=== Begin Enclosure ===

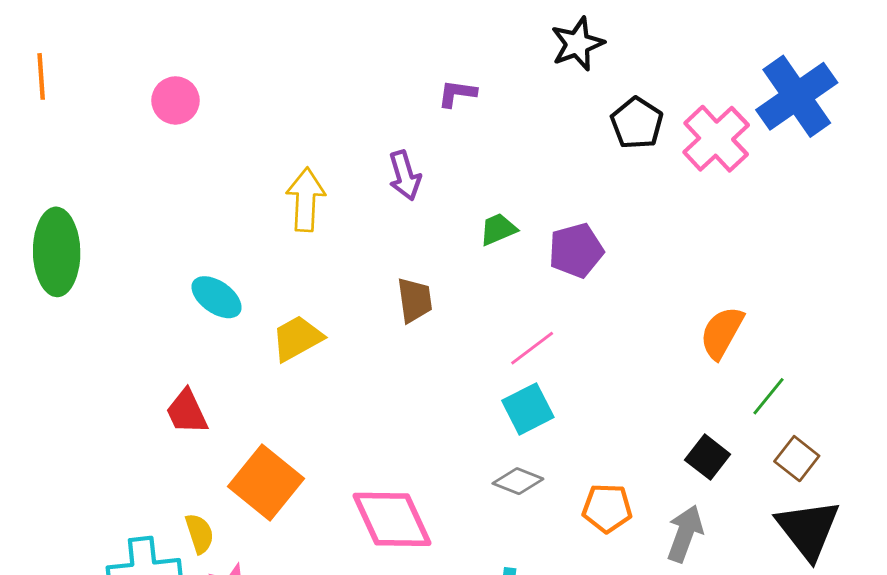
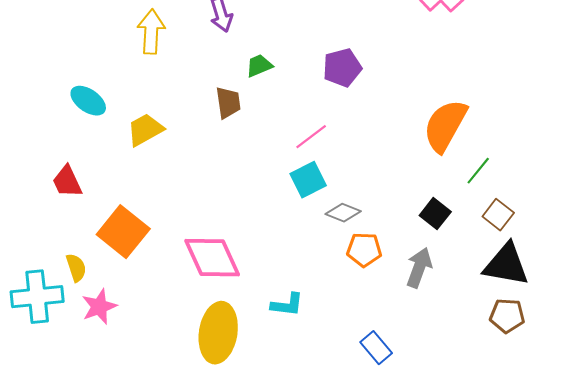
green trapezoid: (498, 229) -> (259, 66), moved
orange semicircle: (722, 333) -> (445, 126), size x1.4
gray diamond: (518, 481) -> (343, 213), moved
black triangle: (808, 529) -> (506, 265), turned -42

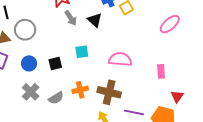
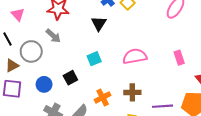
gray arrow: (71, 18) -> (53, 36), moved
black triangle: (95, 20) -> (99, 23), turned 35
brown cross: (109, 92) -> (132, 92), size x0.7

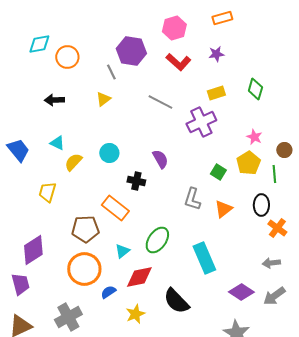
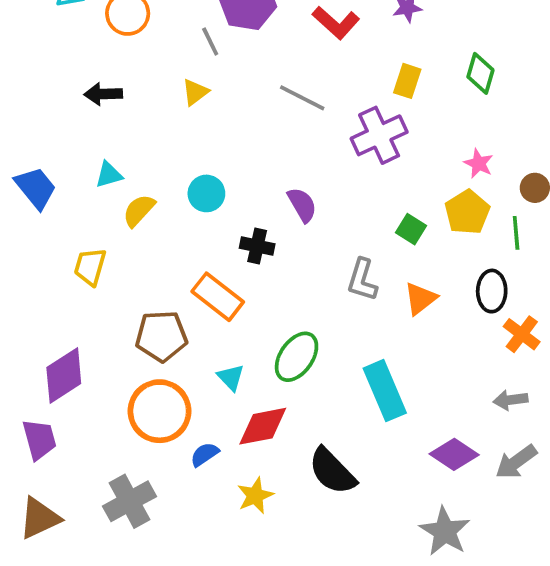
yellow rectangle: (216, 93) -> (407, 81), turned -54
cyan triangle: (57, 143) -> (109, 175), turned -42
cyan triangle: (122, 251) -> (231, 377), turned -35

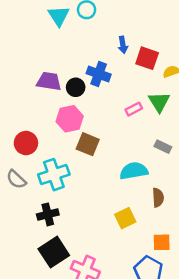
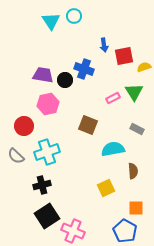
red square: (147, 58) -> (124, 56), turned -30
pink hexagon: (70, 119) -> (48, 104), moved
brown square: (88, 144) -> (88, 125), moved

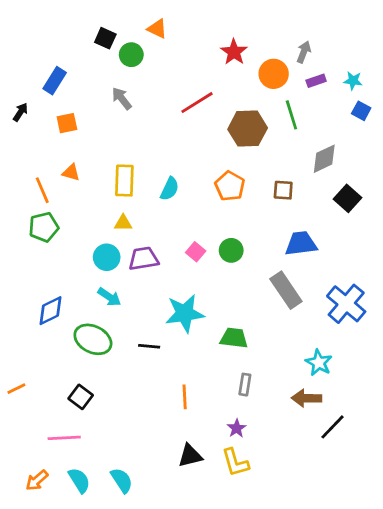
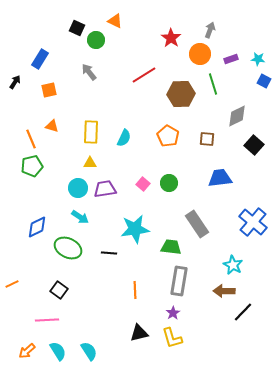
gray arrow: (304, 52) -> (210, 30), moved
gray rectangle: (286, 290) -> (197, 224), moved
gray rectangle: (245, 385) -> (179, 281), size x1.8

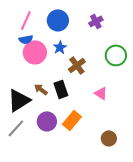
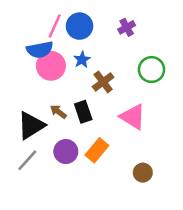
pink line: (26, 20) -> (55, 26), moved
blue semicircle: (26, 39) -> (40, 50), size x1.5
pink triangle: (101, 93) -> (133, 117), size x1.6

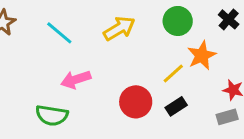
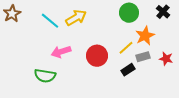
yellow arrow: (119, 28) -> (76, 18), moved
red circle: (136, 102) -> (97, 56), moved
gray rectangle: (227, 117) -> (143, 57), moved

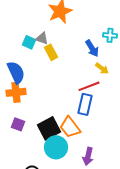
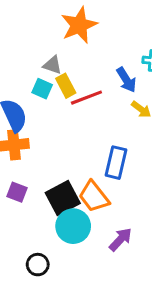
cyan square: (29, 42) -> (42, 89), moved
red line: (89, 86) -> (86, 98), moved
purple arrow: (88, 156) -> (120, 239), turned -150

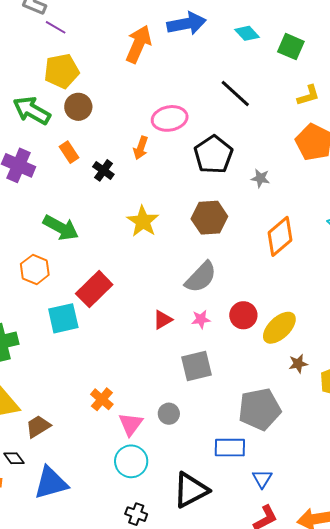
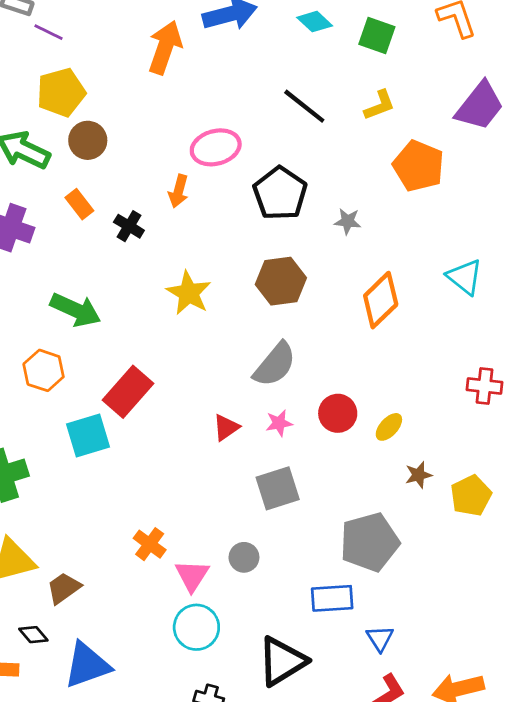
yellow L-shape: (308, 95) -> (380, 105), moved
yellow ellipse: (279, 328) -> (389, 427), size x0.6

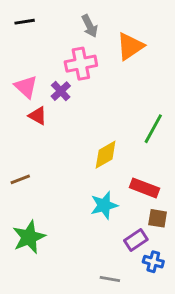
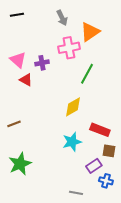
pink cross: (81, 64) -> (69, 48), moved
purple cross: (61, 91) -> (42, 63), turned 32
green line: (153, 129) -> (87, 74), moved

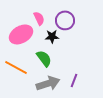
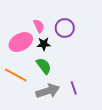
black star: (52, 36) -> (44, 44), moved
purple line: (74, 80) -> (74, 88), turned -40

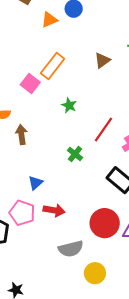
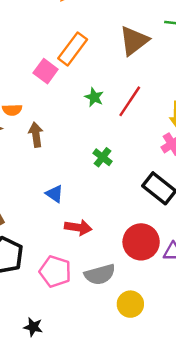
brown triangle: (102, 60) -> (134, 41), size x1.5
red line: (104, 130) -> (130, 101), moved
blue triangle: (35, 183) -> (55, 194), turned -42
pink pentagon: (22, 213) -> (55, 271), moved

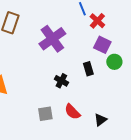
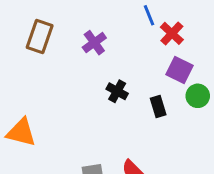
purple cross: (52, 39) -> (94, 43), moved, size x0.6
black cross: (61, 81) -> (117, 91), moved

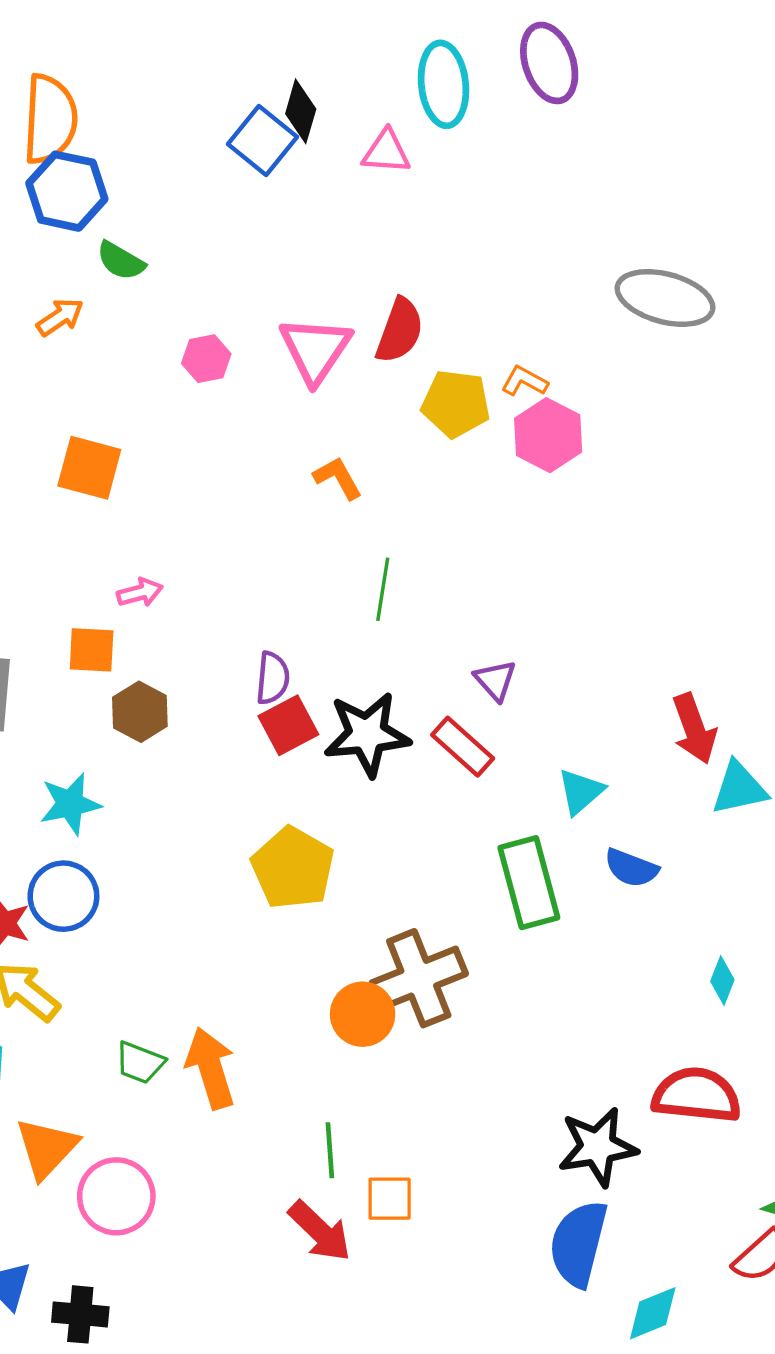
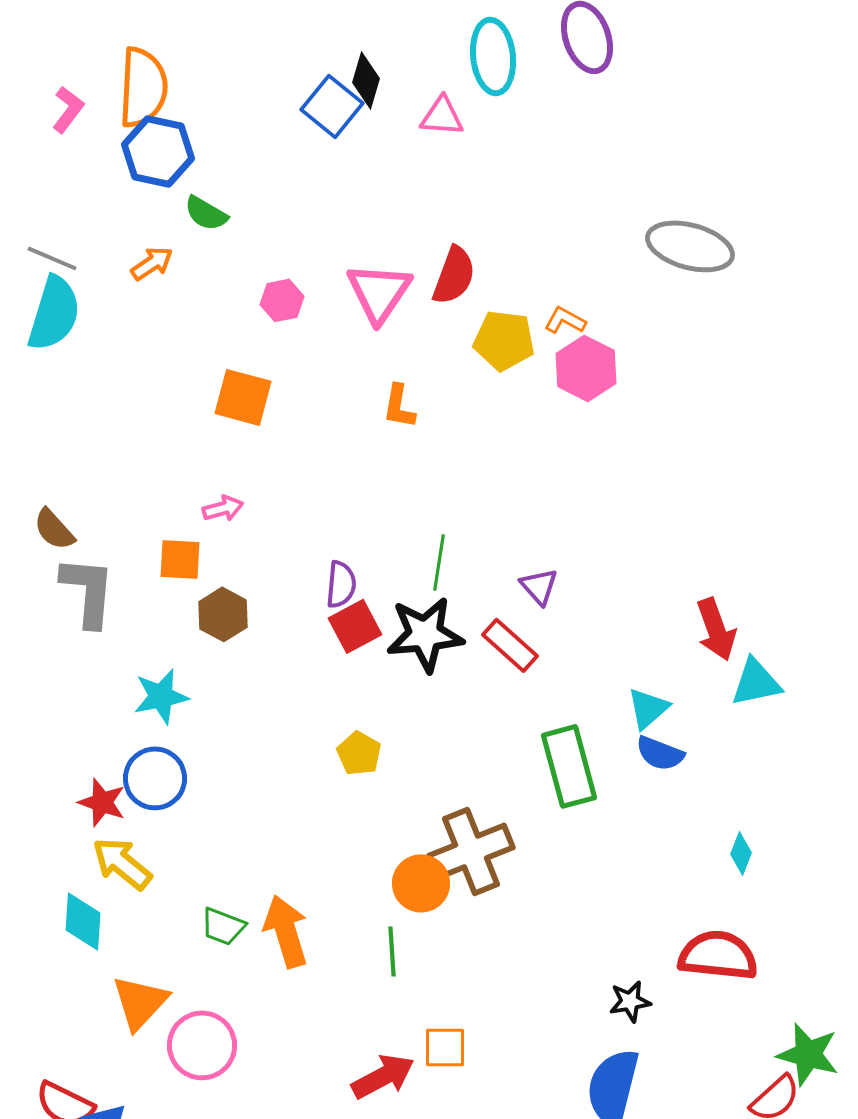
orange square: (89, 468) -> (243, 397), moved
orange L-shape: (338, 478) -> (399, 406), turned -141
green line: (383, 589) -> (439, 562), moved
cyan triangle: (581, 792) -> (648, 708), moved
yellow pentagon: (293, 868) -> (359, 753), size x0.6
black star: (598, 1147) -> (630, 1001), size x0.6
green line: (330, 1150) -> (392, 951), moved
red arrow: (320, 1231) -> (383, 1076), turned -72

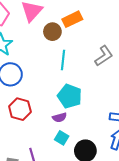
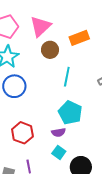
brown circle: (52, 32) -> (50, 50), moved
red hexagon: (20, 109) -> (22, 133), moved

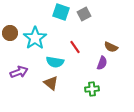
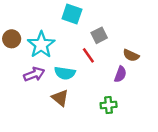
gray square: (84, 14) -> (99, 35), moved
purple arrow: (19, 72) -> (34, 74), moved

=== End Enclosure ===

DIRECTIONS FOR THIS TASK: Return each line of the preceding material in which "hexagon" can be found.

TASK OUTPUT:
pink hexagon: (70, 119) -> (48, 104), moved
red hexagon: (20, 109) -> (22, 133), moved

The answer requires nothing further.